Print exactly, and only, the lines from the one containing "yellow line: (139, 130)" through the last line of the records below, both included; leave out the pictures.

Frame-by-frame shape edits
· · · · ·
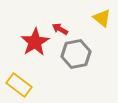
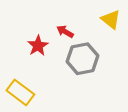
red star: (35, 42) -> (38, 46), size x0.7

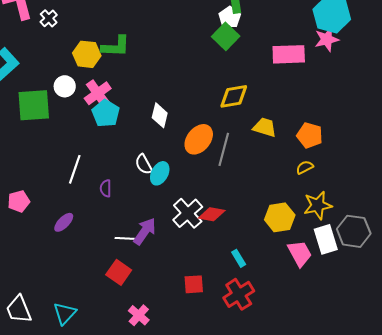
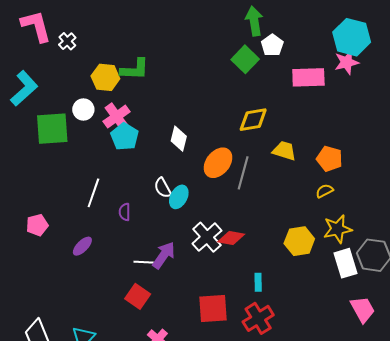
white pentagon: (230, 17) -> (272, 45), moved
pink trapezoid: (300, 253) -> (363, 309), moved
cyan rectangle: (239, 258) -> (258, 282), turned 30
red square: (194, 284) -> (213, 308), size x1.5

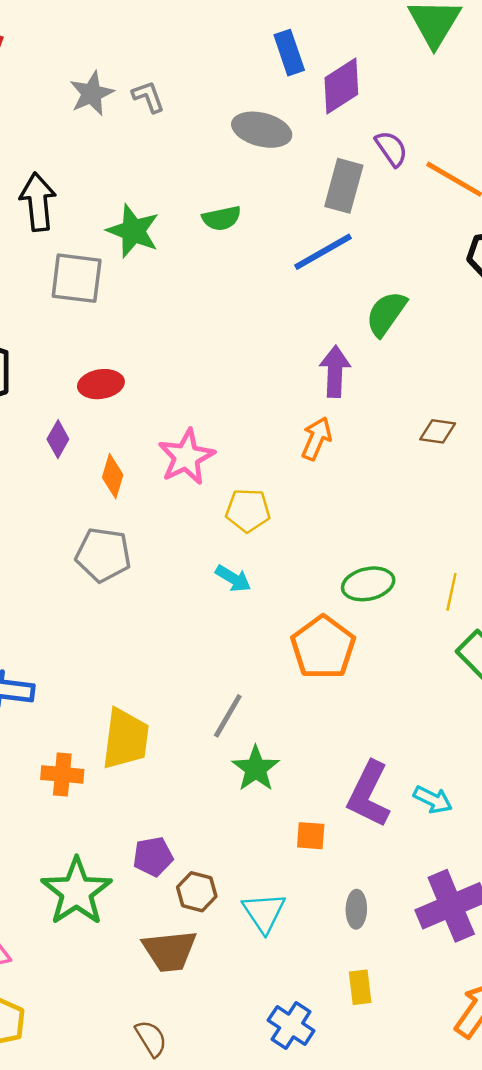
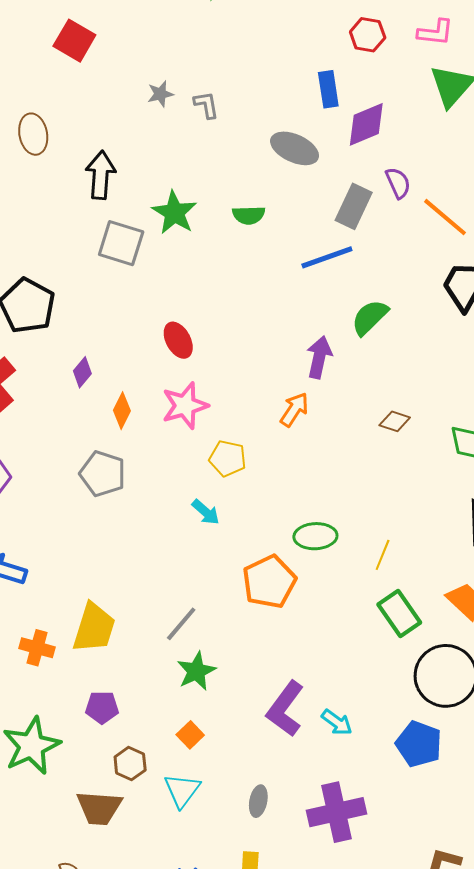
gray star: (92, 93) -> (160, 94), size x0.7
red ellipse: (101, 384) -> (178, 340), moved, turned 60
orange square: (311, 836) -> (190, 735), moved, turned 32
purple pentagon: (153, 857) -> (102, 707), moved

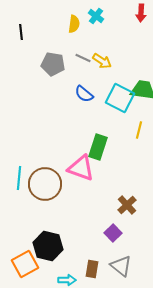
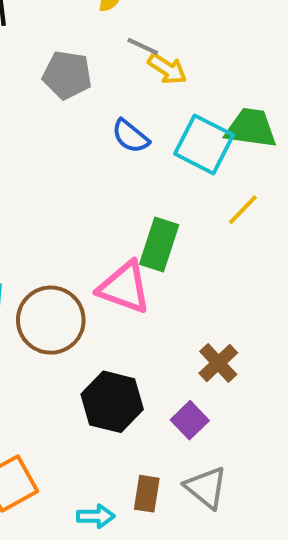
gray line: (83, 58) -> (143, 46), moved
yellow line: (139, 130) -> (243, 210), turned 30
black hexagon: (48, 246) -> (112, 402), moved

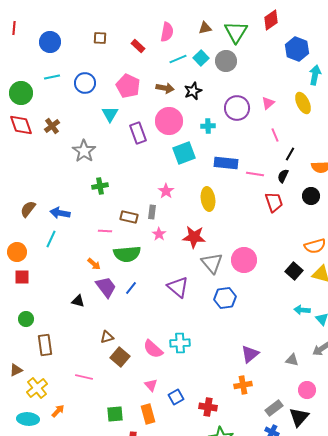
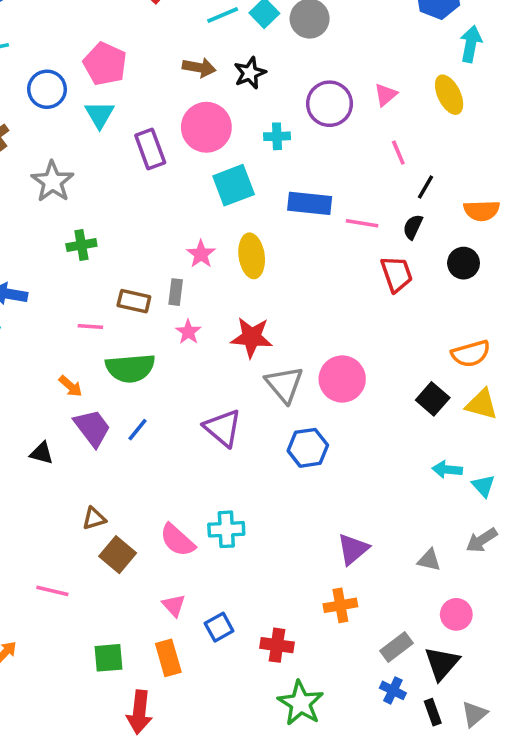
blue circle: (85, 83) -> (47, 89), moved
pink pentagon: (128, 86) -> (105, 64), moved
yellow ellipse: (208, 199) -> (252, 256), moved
· · · · ·
# Result below:
yellow line: (139, 130) -> (243, 210), turned 30
black hexagon: (48, 246) -> (112, 402), moved

blue circle: (85, 83) -> (47, 89), moved
pink pentagon: (128, 86) -> (105, 64), moved
yellow ellipse: (208, 199) -> (252, 256), moved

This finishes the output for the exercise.